*** Opening Given entries ***
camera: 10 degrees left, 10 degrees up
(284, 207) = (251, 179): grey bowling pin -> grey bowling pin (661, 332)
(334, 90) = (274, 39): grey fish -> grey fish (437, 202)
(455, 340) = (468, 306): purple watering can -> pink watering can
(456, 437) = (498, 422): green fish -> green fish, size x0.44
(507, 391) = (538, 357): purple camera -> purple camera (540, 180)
*** Closing Given entries ***
*** Opening Given entries ***
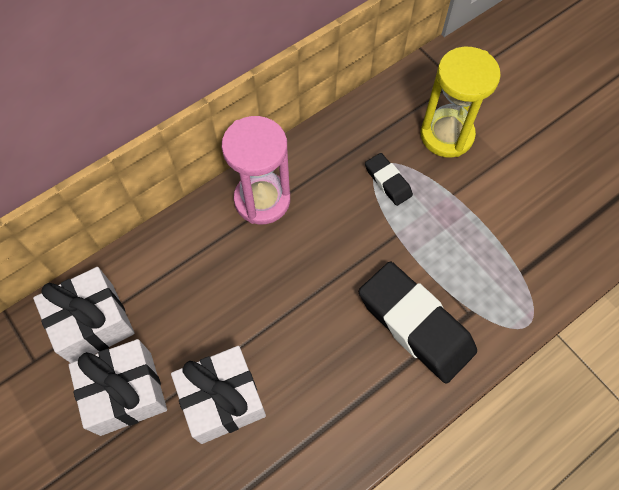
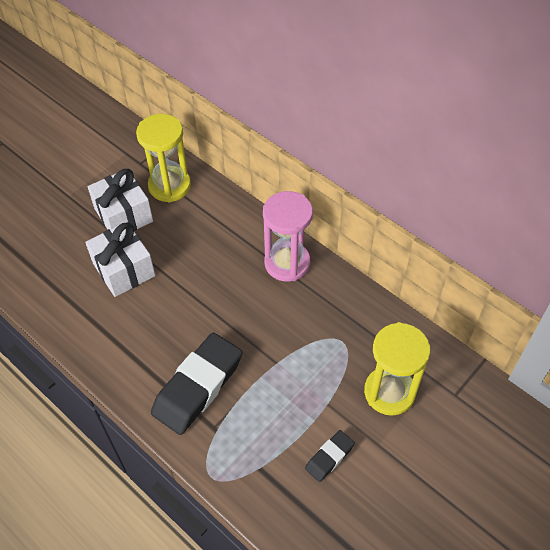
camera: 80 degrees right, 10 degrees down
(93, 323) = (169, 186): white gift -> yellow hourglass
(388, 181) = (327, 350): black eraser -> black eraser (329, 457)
*** Closing Given entries ***
◆ Directions: Select and copy every line of the material that holds the string "purple".

◆ Finished task:
(455, 340) = (468, 306): purple watering can -> pink watering can
(507, 391) = (538, 357): purple camera -> purple camera (540, 180)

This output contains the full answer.